(Shape boundary coordinate data)

=== Begin Enclosure ===

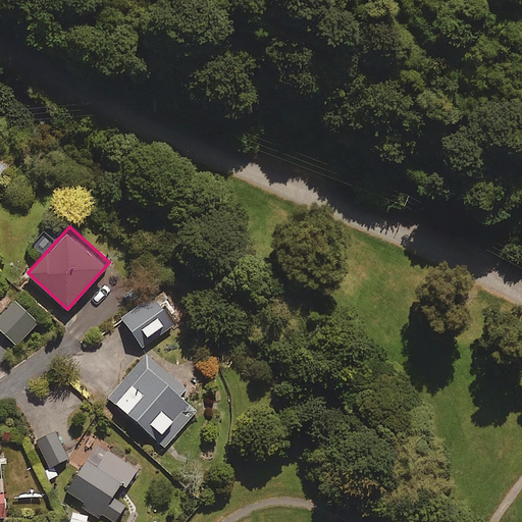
[(173,322),(154,294),(121,315),(141,345),(173,322)]
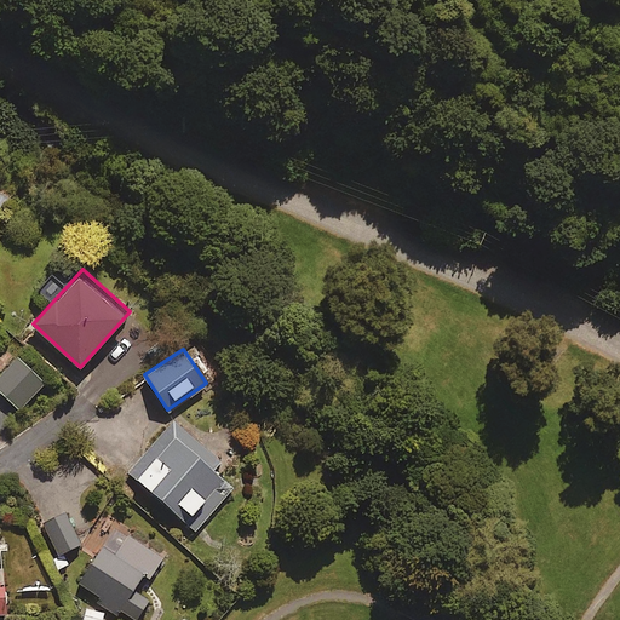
[(49,385),(18,356),(0,374),(0,390),(23,413),(49,385)]
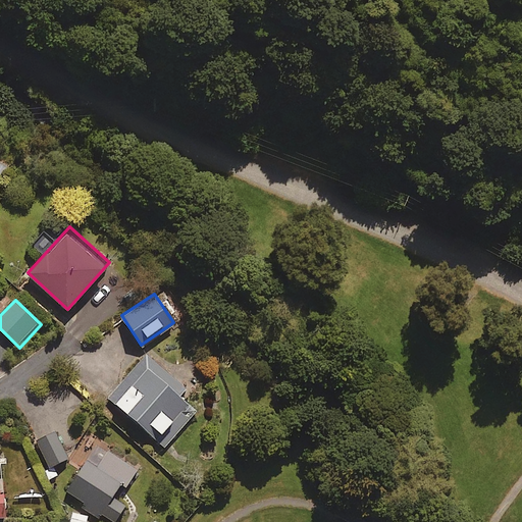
[(191,395),(147,354),(106,397),(162,449),(196,412),(185,402),(191,395)]
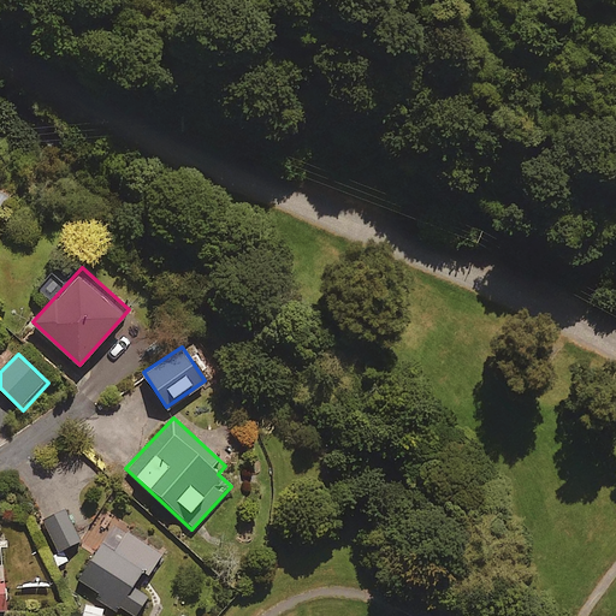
[(63,509),(45,520),(59,549),(78,539),(63,509)]
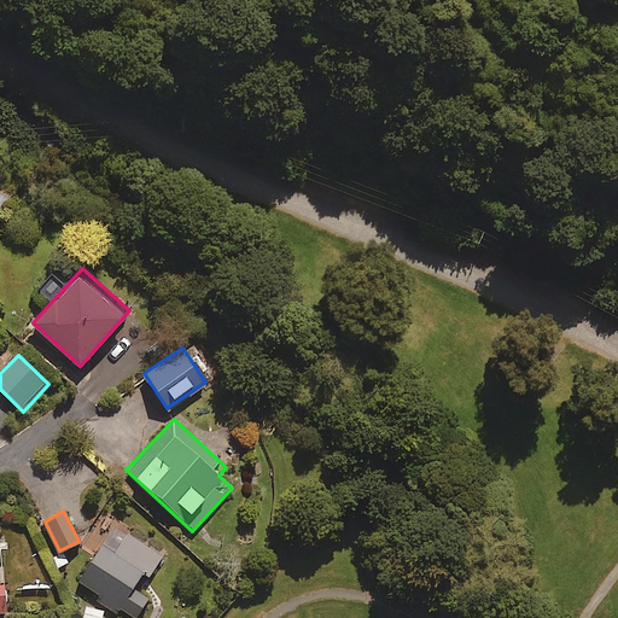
[(79,578),(98,593),(95,598),(117,613),(121,608),(133,617),(149,598),(138,590),(163,555),(118,523),(79,578)]
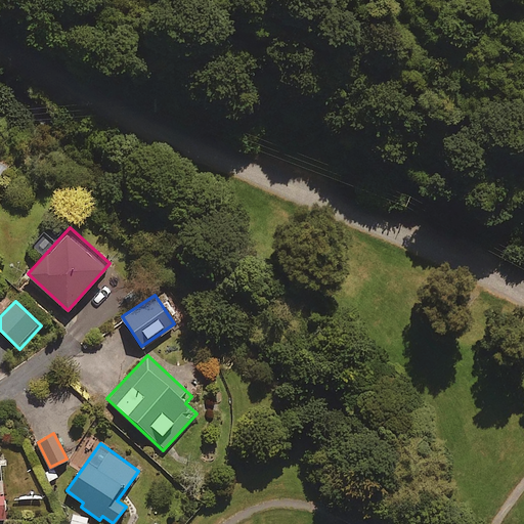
[(70,511),(67,523),(86,523),(89,515),(70,511)]
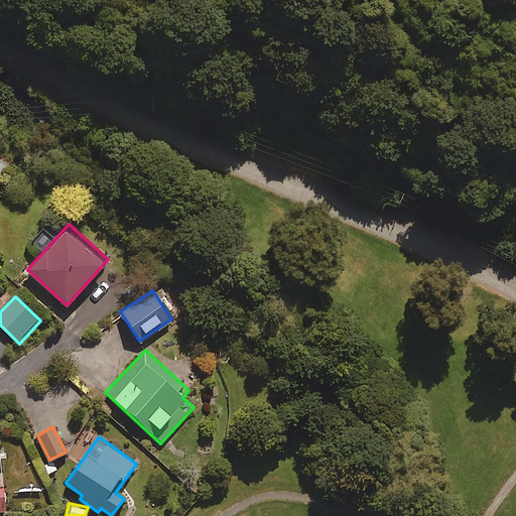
All buildings are outlined.
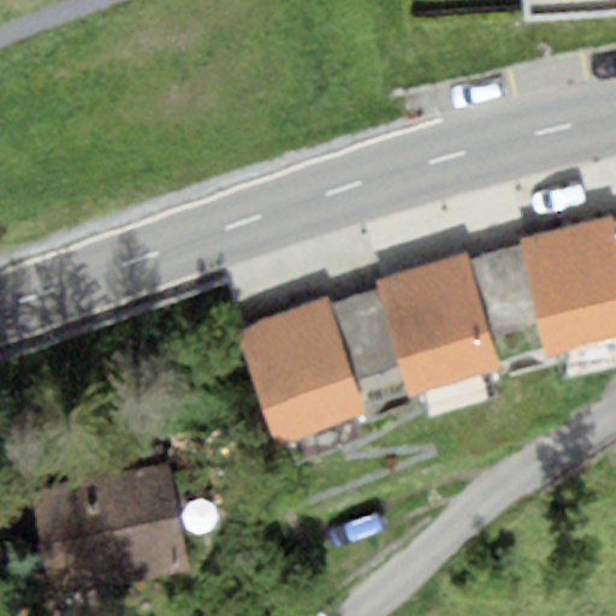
[(615,0),(520,0),(522,24),(615,18),(615,0)]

=== End Enclosure ===

> _Task description_: Pictures excluded, repeat the records exactly from their opening line through the line containing "[(63,509),(45,520),(59,549),(78,539),(63,509)]".

> _Your response_:
[(173,322),(154,294),(121,315),(141,345),(173,322)]
[(49,385),(18,356),(0,374),(0,390),(23,413),(49,385)]
[(191,395),(147,354),(106,397),(162,449),(196,412),(185,402),(191,395)]
[(63,509),(45,520),(59,549),(78,539),(63,509)]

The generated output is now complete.